- _Material_
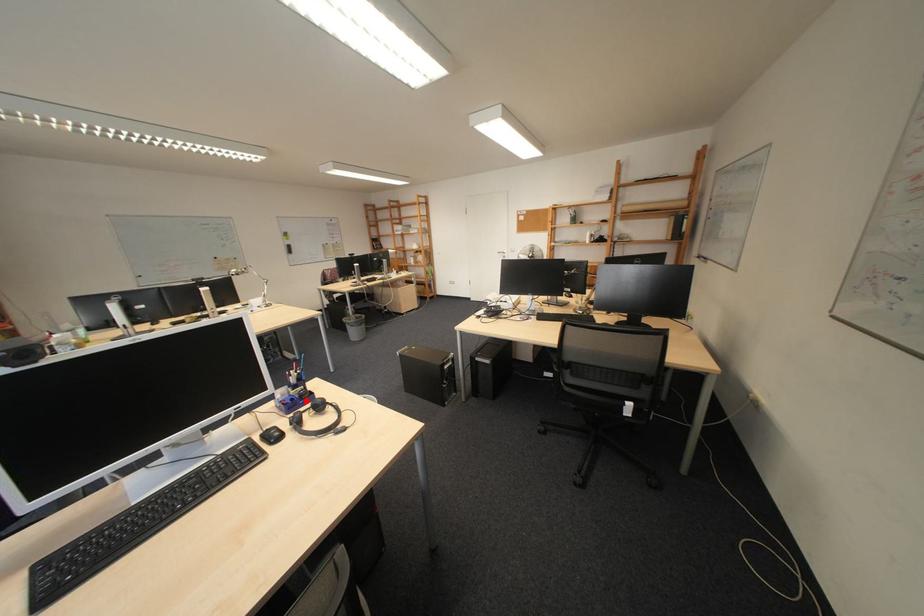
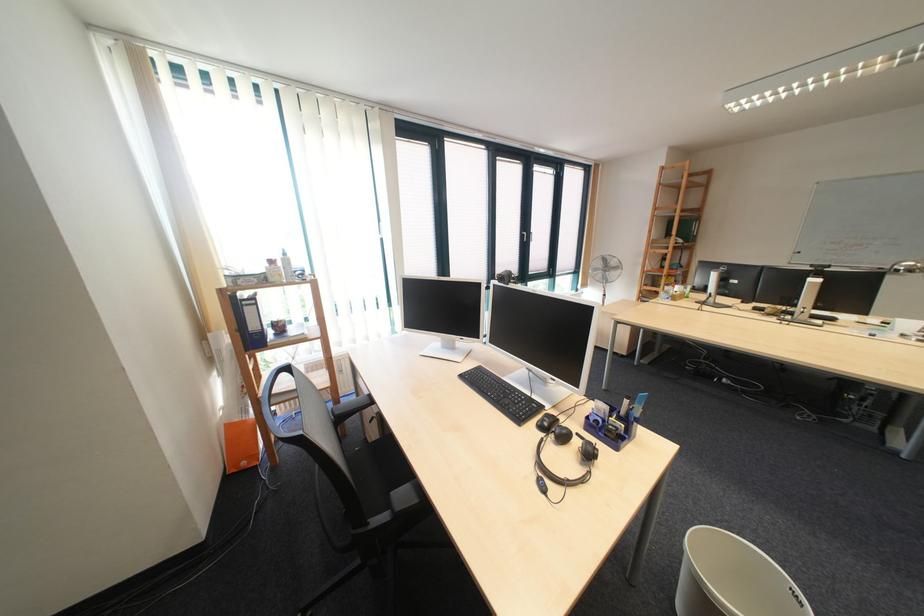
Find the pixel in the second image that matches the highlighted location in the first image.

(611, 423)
...
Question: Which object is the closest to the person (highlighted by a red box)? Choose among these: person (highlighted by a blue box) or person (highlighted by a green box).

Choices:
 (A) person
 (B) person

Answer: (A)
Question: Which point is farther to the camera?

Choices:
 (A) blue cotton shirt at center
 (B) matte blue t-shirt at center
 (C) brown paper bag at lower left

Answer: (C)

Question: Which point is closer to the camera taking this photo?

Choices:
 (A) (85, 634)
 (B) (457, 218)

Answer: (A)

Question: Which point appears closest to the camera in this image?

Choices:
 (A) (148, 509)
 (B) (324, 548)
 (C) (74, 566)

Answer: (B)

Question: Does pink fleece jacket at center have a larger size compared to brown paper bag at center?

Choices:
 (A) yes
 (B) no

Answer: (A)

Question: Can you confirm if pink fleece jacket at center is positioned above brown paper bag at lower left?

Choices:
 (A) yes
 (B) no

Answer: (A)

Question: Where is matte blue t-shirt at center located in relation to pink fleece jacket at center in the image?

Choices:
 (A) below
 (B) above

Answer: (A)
==
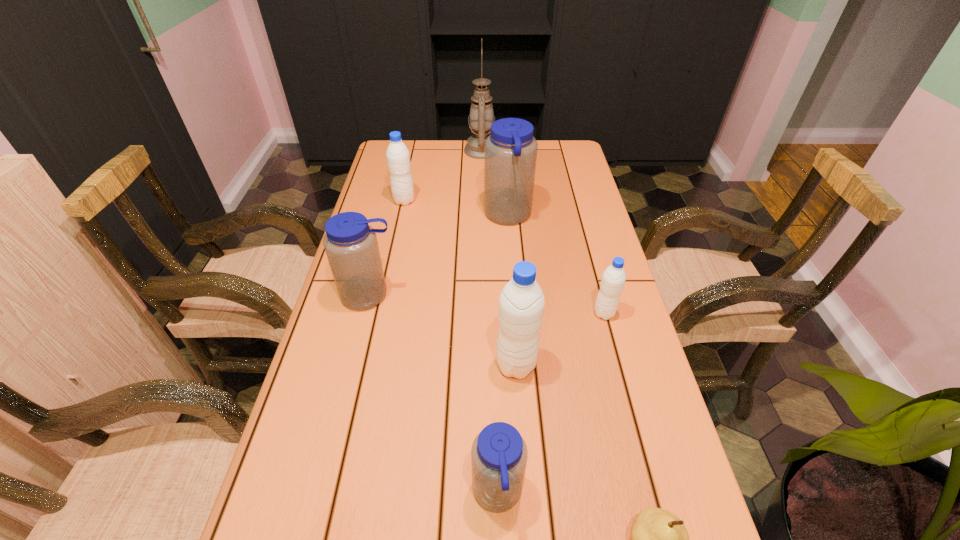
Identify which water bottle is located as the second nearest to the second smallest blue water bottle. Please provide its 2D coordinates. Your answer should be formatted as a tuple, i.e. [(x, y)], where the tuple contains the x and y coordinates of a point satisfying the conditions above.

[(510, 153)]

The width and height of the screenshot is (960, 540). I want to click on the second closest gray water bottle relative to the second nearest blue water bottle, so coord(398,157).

- _Instructions for the task_
Copy out each line from the records above that contains the string "bottle", matching its case exactly.

- _In response_
Identify which water bottle is located as the second nearest to the second smallest blue water bottle. Please provide its 2D coordinates. Your answer should be formatted as a tuple, i.e. [(x, y)], where the tuple contains the x and y coordinates of a point satisfying the conditions above.
The width and height of the screenshot is (960, 540). I want to click on the second closest gray water bottle relative to the second nearest blue water bottle, so coord(398,157).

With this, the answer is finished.